BEGIN
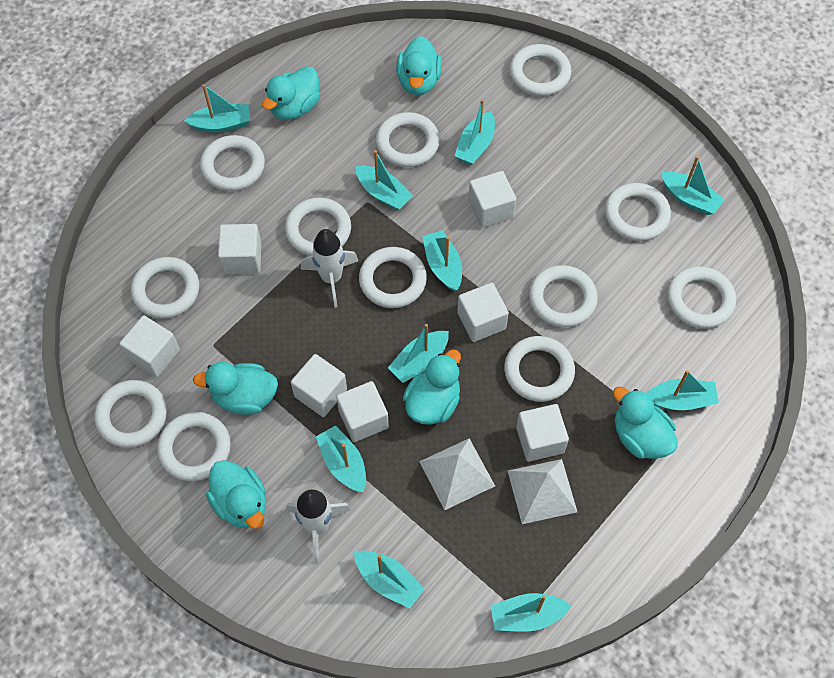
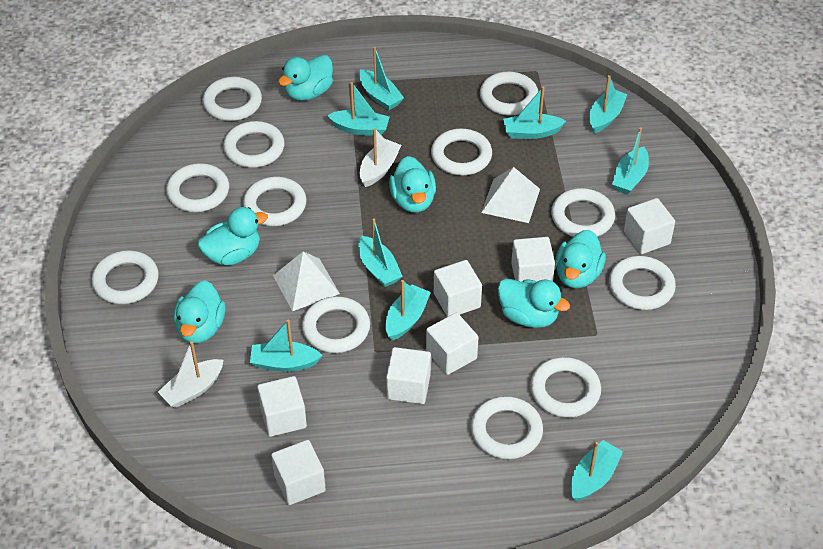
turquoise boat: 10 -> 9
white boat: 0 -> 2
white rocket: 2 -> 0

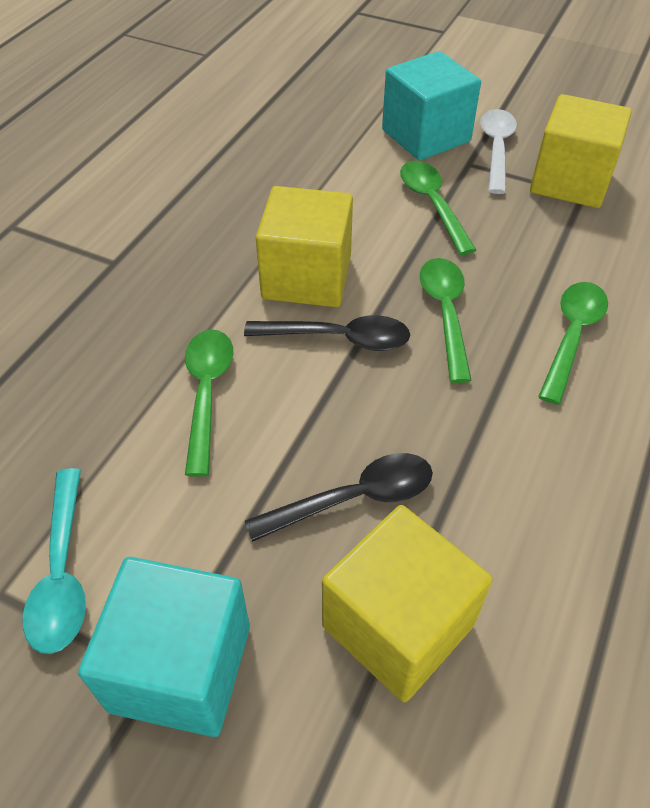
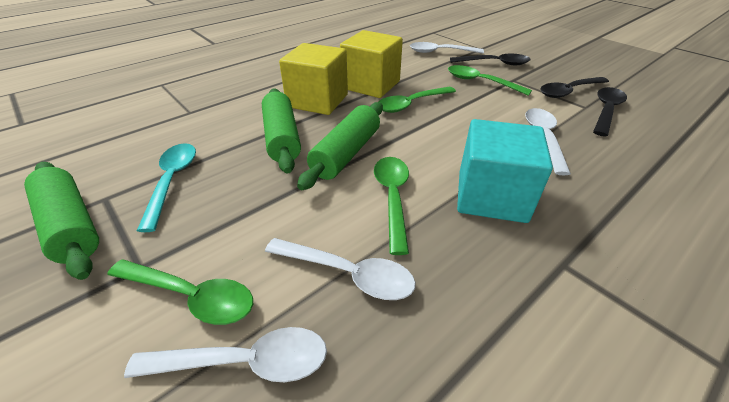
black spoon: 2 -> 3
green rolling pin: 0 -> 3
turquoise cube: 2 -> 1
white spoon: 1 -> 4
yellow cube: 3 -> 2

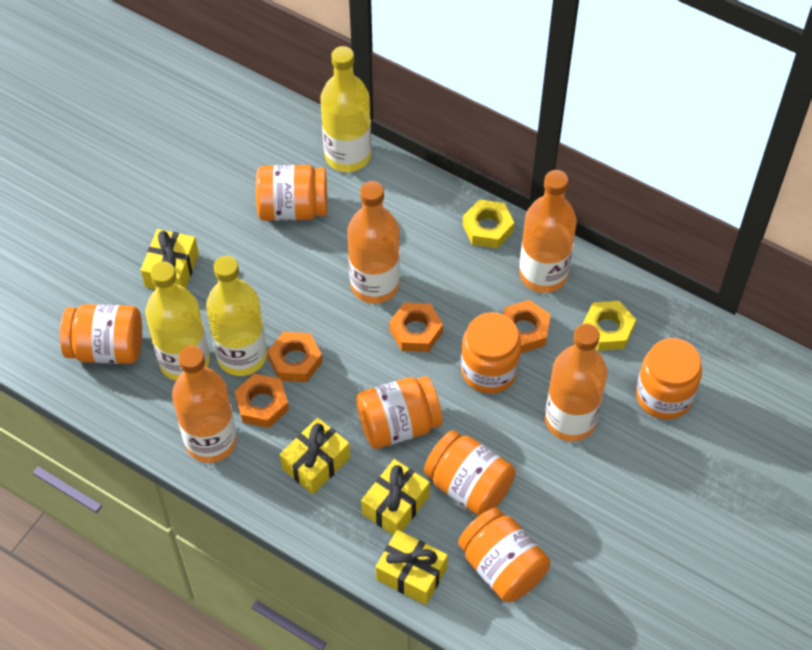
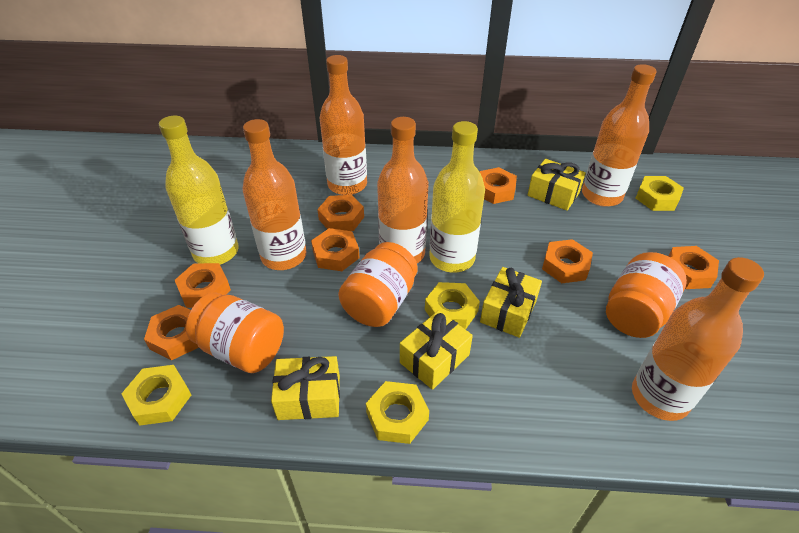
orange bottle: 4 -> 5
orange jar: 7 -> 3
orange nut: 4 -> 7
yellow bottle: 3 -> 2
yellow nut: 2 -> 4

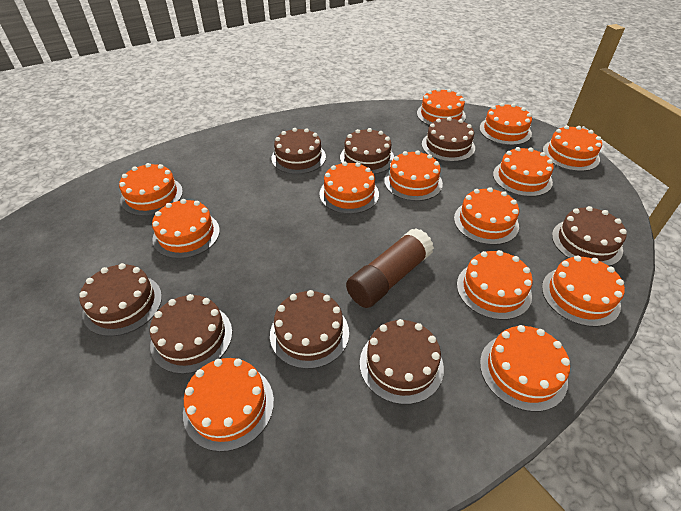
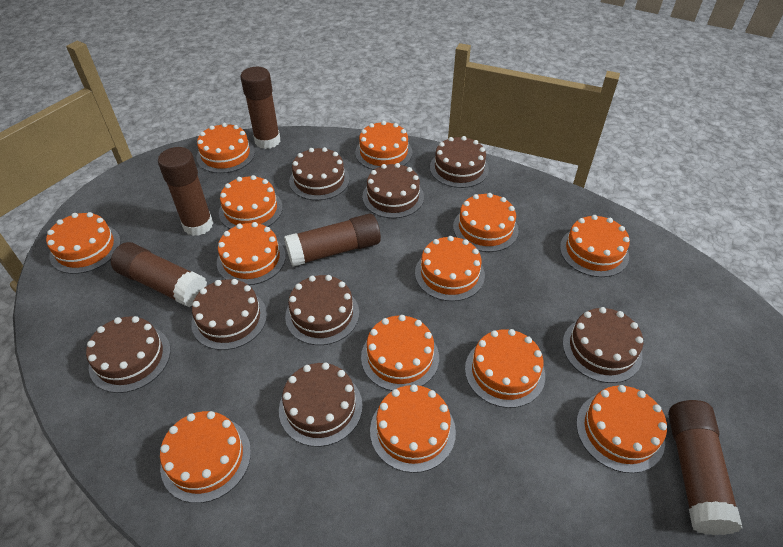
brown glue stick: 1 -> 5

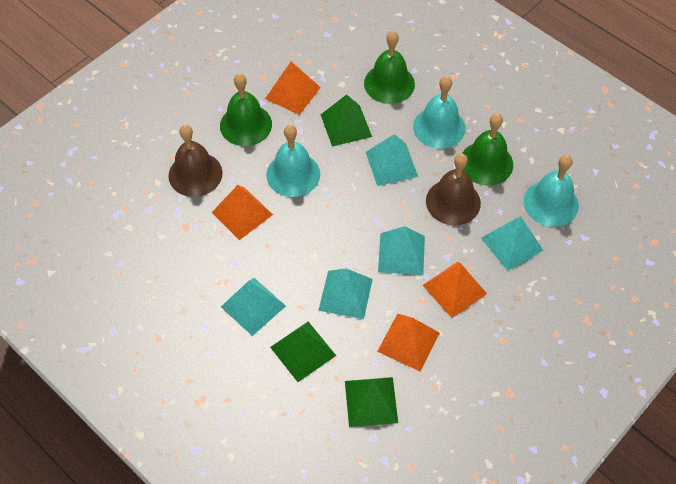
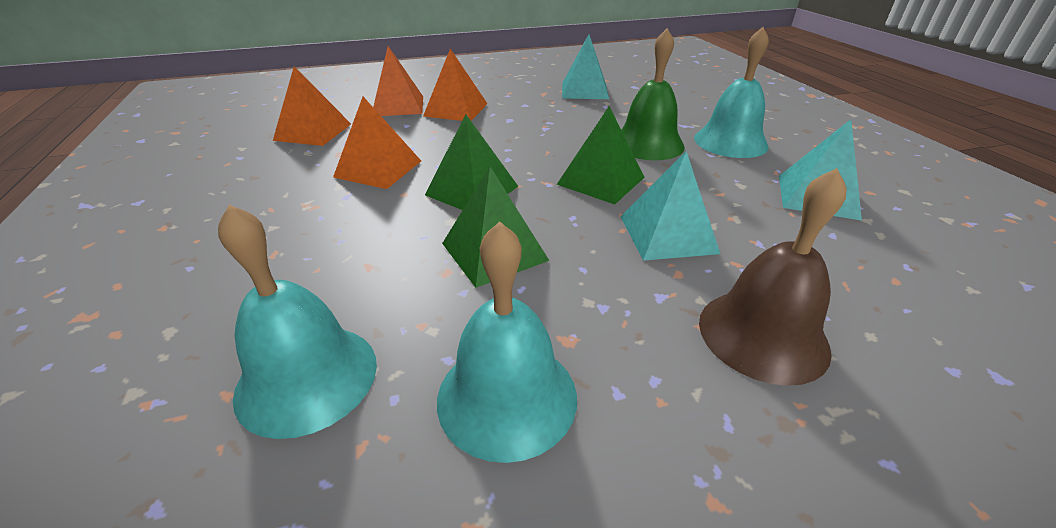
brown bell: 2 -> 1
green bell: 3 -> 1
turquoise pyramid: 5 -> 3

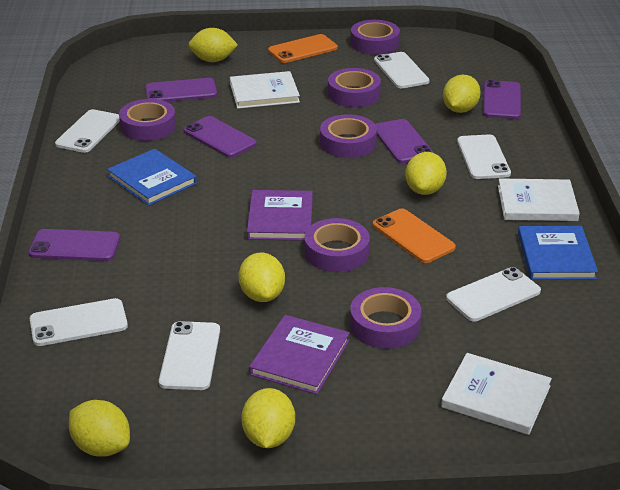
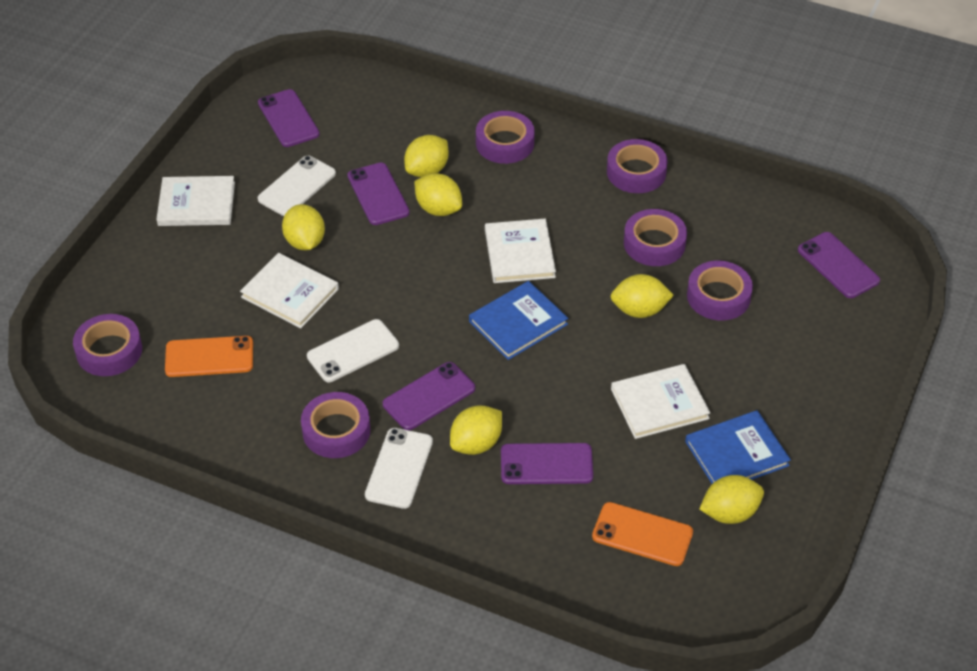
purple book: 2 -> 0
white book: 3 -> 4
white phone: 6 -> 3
END
Work task:
For each record above, write out its text exactly and skip any picture.

Solution:
turquoise boat: 10 -> 9
white boat: 0 -> 2
white rocket: 2 -> 0

black spoon: 2 -> 3
green rolling pin: 0 -> 3
turquoise cube: 2 -> 1
white spoon: 1 -> 4
yellow cube: 3 -> 2

orange bottle: 4 -> 5
orange jar: 7 -> 3
orange nut: 4 -> 7
yellow bottle: 3 -> 2
yellow nut: 2 -> 4

brown glue stick: 1 -> 5

brown bell: 2 -> 1
green bell: 3 -> 1
turquoise pyramid: 5 -> 3

purple book: 2 -> 0
white book: 3 -> 4
white phone: 6 -> 3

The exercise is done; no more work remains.